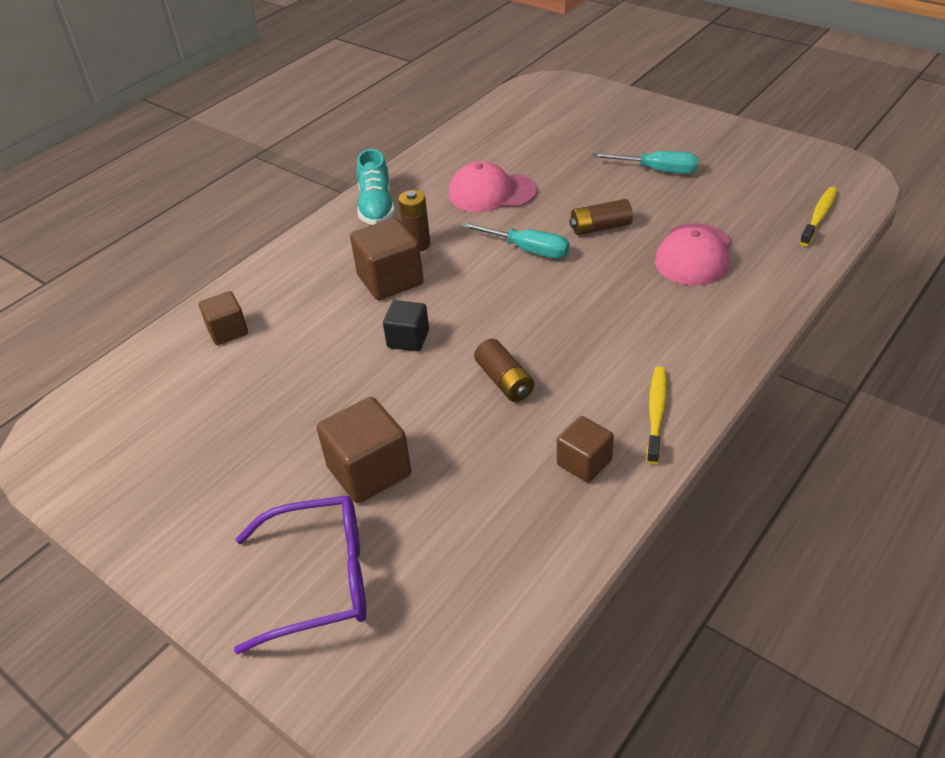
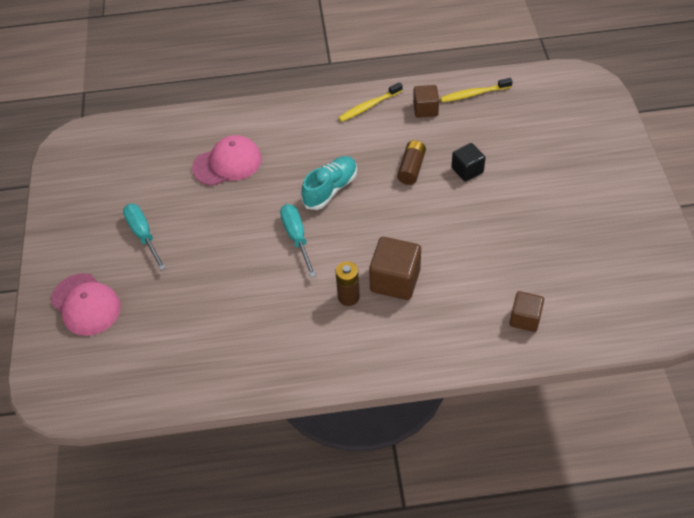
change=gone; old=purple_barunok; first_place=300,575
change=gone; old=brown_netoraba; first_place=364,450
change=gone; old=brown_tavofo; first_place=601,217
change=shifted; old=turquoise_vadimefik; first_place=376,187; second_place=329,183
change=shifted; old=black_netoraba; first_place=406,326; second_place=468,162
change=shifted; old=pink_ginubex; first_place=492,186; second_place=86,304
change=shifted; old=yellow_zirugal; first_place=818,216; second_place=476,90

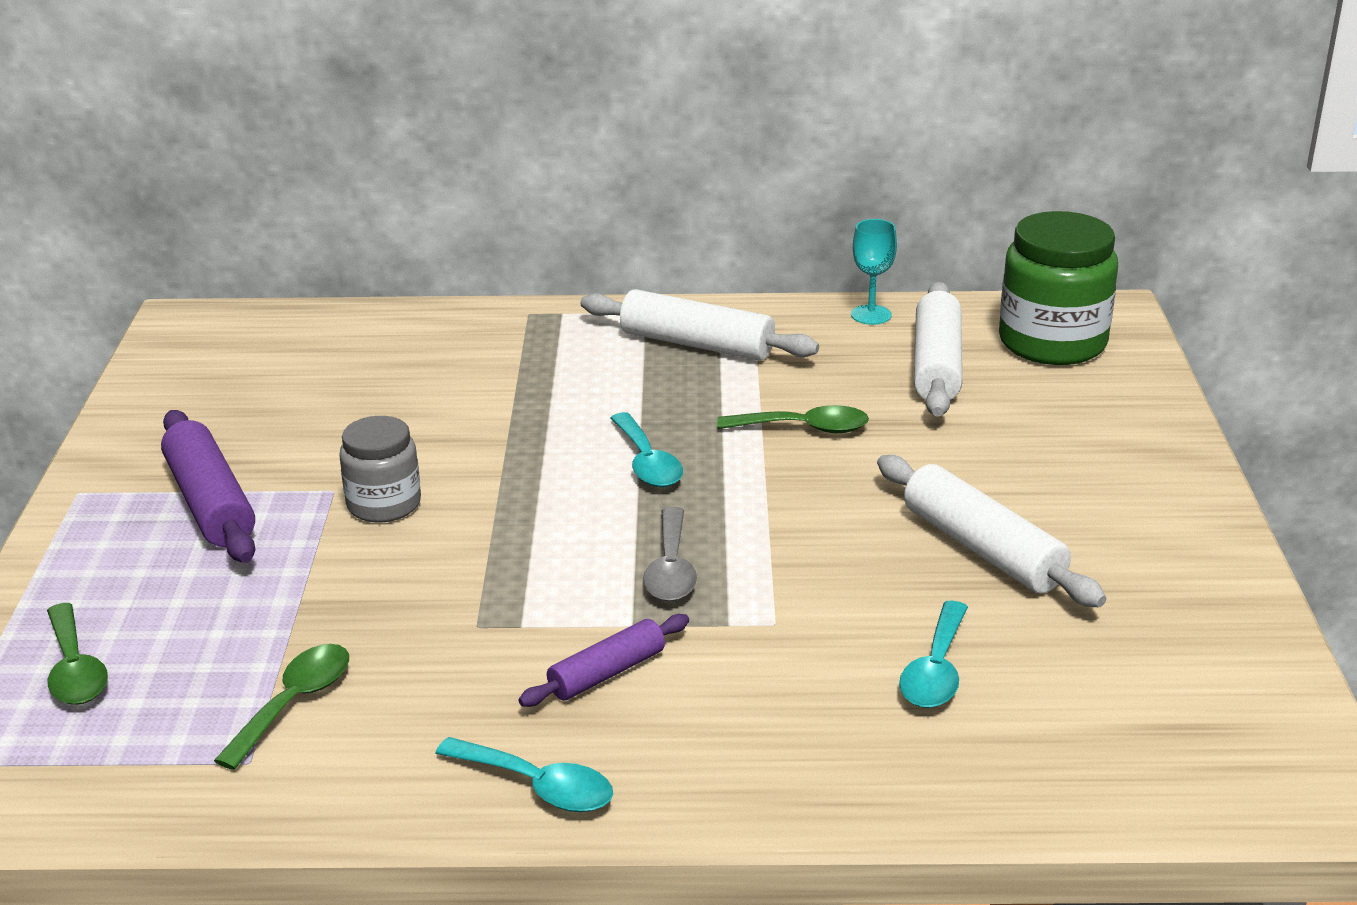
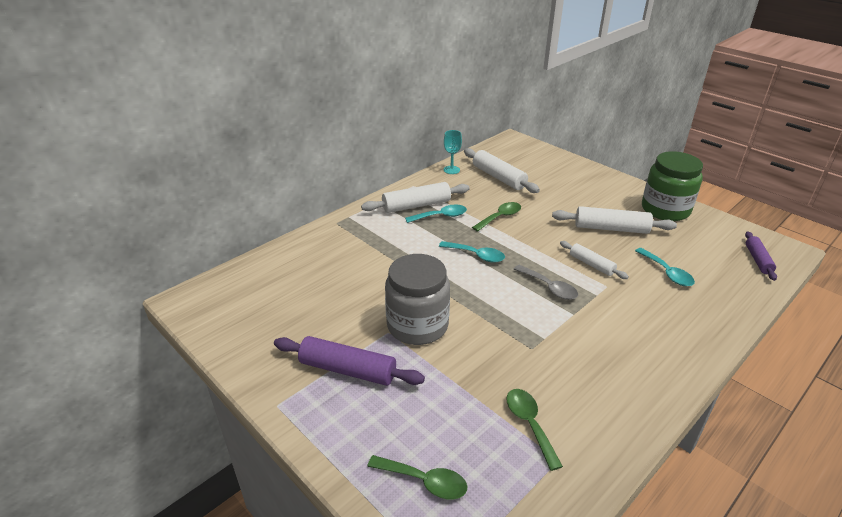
change=new; new=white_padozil; second_place=594,260
change=shifted; old=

**How to complete this task**:
Once the pictures are set aside, transcribe the remaining lines above exactly.

**Answer space**:
change=gone; old=purple_barunok; first_place=300,575
change=gone; old=brown_netoraba; first_place=364,450
change=gone; old=brown_tavofo; first_place=601,217
change=shifted; old=turquoise_vadimefik; first_place=376,187; second_place=329,183
change=shifted; old=black_netoraba; first_place=406,326; second_place=468,162
change=shifted; old=pink_ginubex; first_place=492,186; second_place=86,304
change=shifted; old=yellow_zirugal; first_place=818,216; second_place=476,90

change=new; new=white_padozil; second_place=594,260
change=shifted; old=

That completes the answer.